[Data to use]

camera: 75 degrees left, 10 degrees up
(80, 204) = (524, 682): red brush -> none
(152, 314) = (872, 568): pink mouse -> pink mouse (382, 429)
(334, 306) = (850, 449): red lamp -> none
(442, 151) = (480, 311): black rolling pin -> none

[/Data to use]
[Data to use]

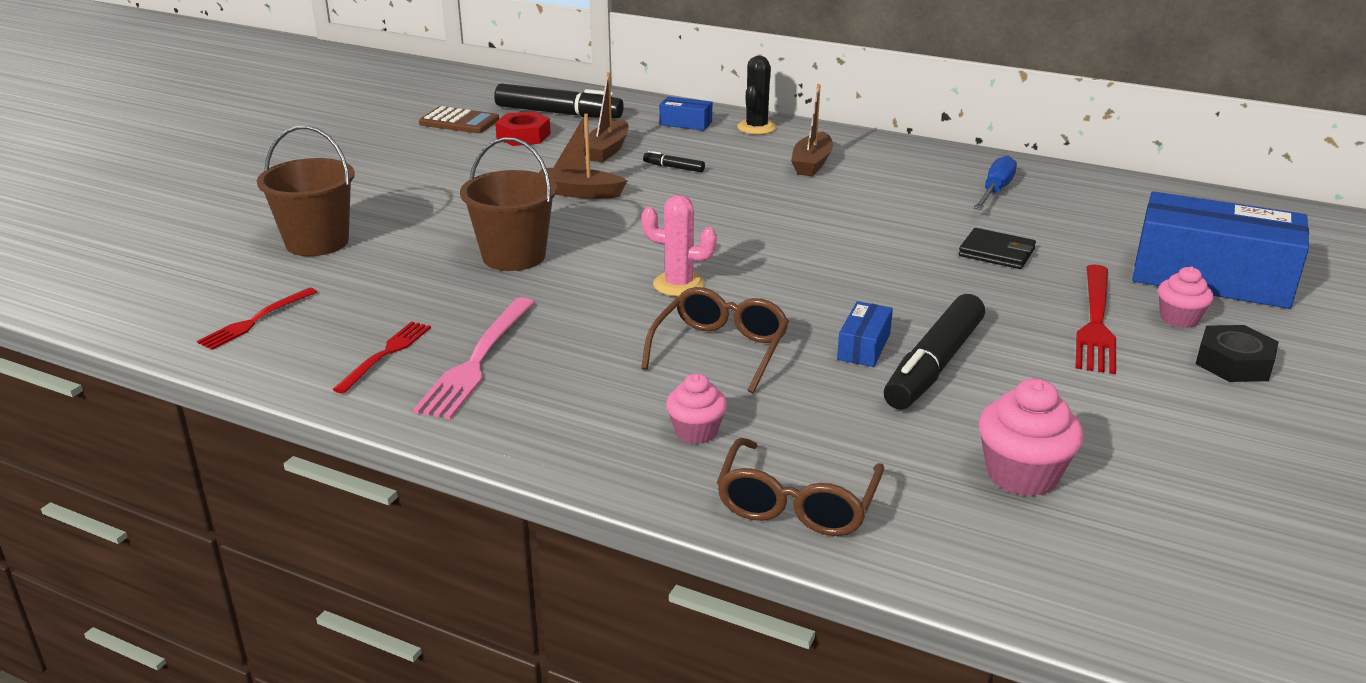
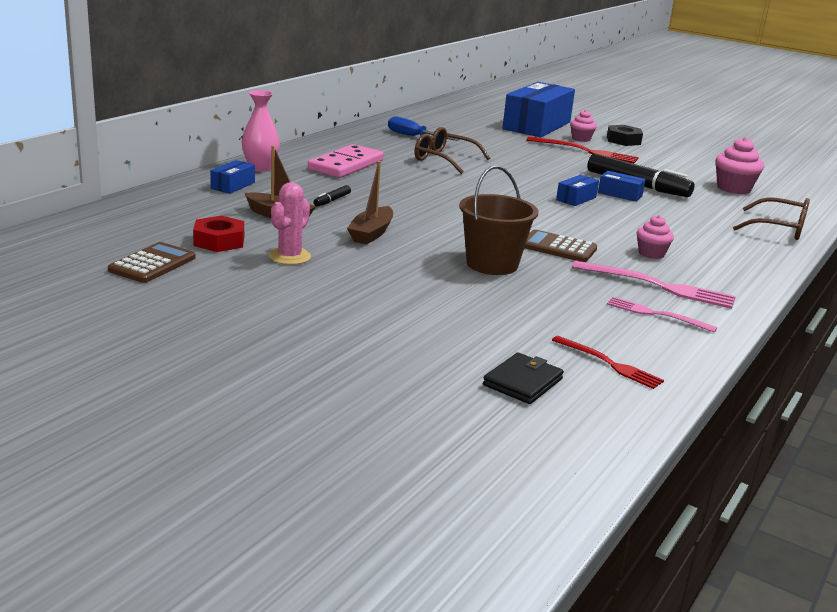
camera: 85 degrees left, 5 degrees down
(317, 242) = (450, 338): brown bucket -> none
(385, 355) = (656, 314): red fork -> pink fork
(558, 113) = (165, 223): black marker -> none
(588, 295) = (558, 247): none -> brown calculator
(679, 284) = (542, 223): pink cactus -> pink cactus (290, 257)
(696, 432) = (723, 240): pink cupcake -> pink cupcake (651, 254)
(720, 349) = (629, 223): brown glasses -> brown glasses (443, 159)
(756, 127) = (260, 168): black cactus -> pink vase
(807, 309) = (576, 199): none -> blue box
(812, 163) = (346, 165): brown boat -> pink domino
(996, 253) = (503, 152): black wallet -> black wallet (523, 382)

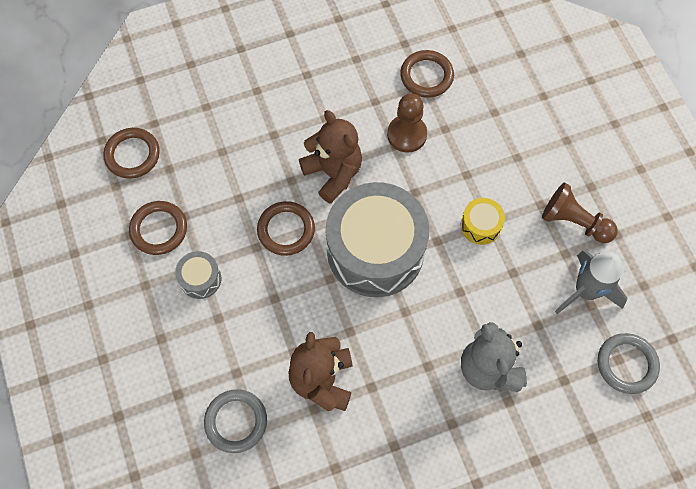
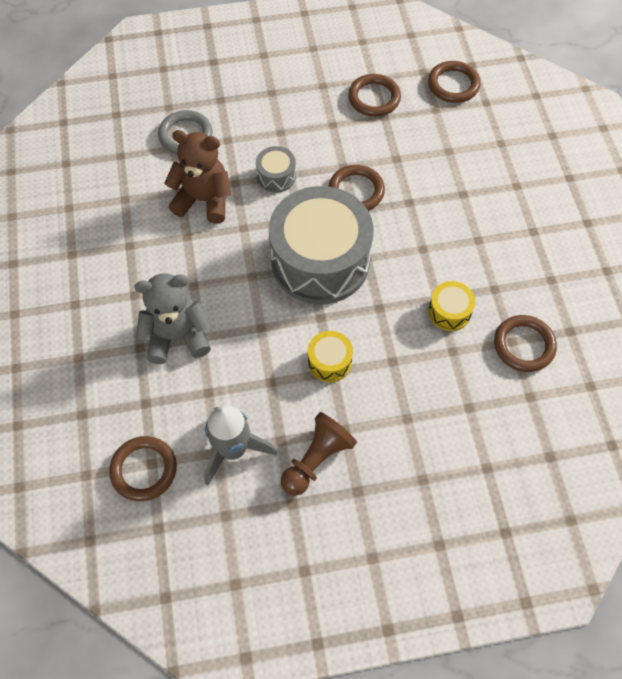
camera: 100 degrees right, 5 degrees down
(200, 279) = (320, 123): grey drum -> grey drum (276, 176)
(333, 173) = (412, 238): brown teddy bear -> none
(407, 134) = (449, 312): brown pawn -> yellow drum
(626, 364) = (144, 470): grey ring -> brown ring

[/Data to use]
[Data to use]

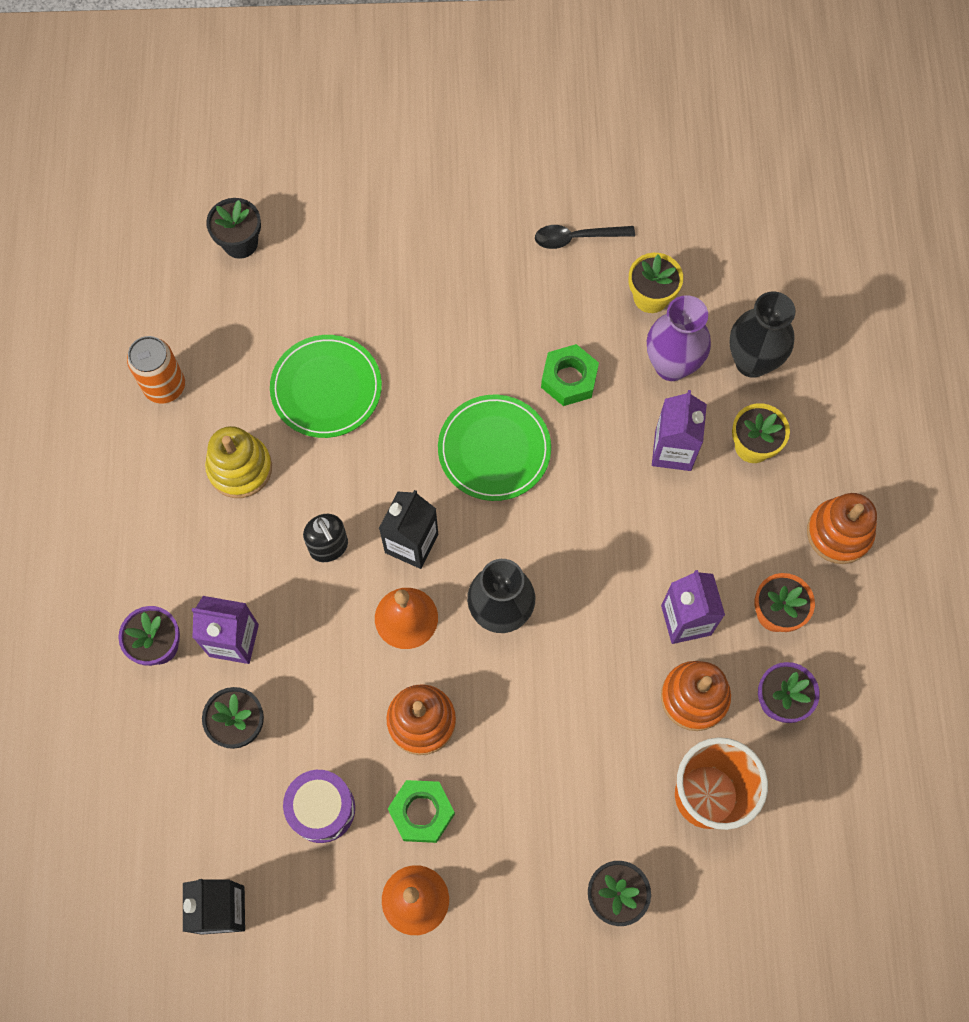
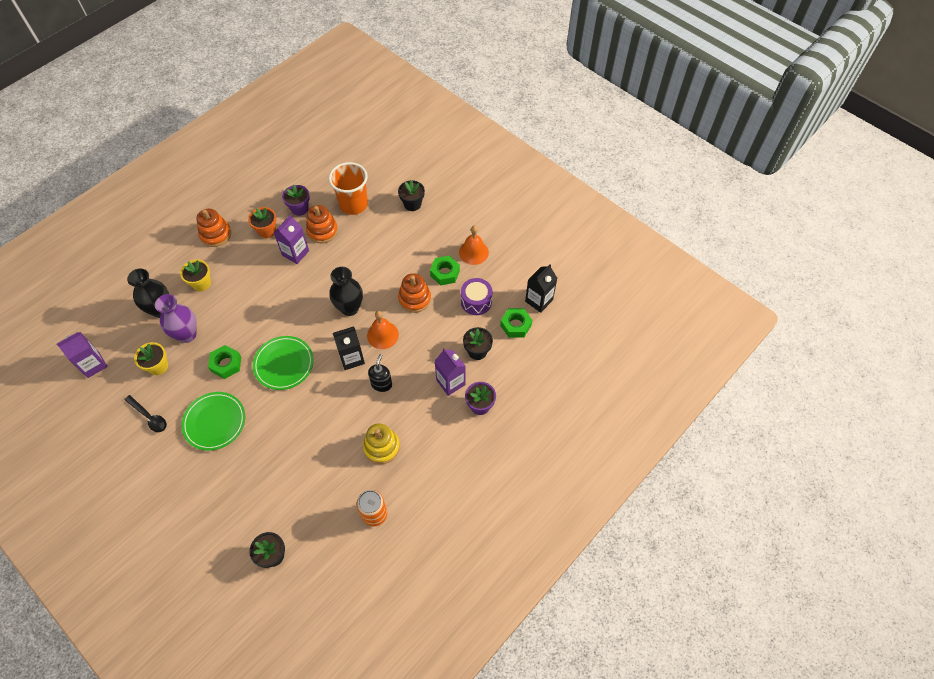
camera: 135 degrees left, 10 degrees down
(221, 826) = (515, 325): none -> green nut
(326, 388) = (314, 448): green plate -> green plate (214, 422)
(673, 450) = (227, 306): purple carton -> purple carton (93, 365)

[/Data to use]

__What to work on__. Check each line above for the string "drum" and copy every line that has it.

__Response to this exercise__.
(200, 279) = (320, 123): grey drum -> grey drum (276, 176)
(407, 134) = (449, 312): brown pawn -> yellow drum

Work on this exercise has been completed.